━━ Input data ━━

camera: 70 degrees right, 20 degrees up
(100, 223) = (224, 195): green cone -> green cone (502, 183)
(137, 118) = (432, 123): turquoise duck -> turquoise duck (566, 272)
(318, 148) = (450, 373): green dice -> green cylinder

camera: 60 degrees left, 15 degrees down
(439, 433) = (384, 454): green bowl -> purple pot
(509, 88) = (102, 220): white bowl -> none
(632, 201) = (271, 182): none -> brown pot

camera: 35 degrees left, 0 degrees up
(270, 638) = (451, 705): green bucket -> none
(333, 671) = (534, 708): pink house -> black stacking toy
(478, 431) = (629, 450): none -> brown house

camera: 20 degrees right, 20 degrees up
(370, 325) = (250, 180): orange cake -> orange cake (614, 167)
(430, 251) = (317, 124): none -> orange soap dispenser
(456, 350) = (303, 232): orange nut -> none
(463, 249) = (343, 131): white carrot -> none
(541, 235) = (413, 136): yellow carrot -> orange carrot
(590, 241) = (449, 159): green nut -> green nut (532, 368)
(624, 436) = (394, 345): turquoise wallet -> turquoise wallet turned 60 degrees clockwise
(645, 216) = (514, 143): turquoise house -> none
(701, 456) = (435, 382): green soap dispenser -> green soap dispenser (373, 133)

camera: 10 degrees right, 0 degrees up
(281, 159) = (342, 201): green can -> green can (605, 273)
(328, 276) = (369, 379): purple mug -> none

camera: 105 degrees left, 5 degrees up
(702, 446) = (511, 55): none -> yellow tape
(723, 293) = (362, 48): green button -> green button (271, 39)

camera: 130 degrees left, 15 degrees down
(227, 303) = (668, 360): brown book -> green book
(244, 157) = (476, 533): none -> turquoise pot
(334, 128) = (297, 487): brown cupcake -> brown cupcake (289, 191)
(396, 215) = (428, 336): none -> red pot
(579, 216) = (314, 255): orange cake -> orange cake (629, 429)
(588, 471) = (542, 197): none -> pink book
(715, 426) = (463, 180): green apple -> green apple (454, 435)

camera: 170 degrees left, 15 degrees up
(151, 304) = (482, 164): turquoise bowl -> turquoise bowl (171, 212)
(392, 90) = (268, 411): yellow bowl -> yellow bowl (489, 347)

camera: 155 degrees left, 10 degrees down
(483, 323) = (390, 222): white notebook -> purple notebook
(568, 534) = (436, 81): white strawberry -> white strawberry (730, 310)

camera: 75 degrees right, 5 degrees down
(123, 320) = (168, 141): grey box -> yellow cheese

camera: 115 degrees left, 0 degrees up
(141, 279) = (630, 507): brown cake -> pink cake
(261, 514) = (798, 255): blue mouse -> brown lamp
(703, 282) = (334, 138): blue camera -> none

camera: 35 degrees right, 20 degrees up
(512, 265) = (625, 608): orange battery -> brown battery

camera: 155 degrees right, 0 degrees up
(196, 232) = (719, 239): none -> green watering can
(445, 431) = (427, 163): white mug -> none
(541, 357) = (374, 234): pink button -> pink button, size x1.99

━━━

__Prompt__: Please show every line of the entries above that contains the word "button".

__Written reply__:
(723, 293) = (362, 48): green button -> green button (271, 39)
(541, 357) = (374, 234): pink button -> pink button, size x1.99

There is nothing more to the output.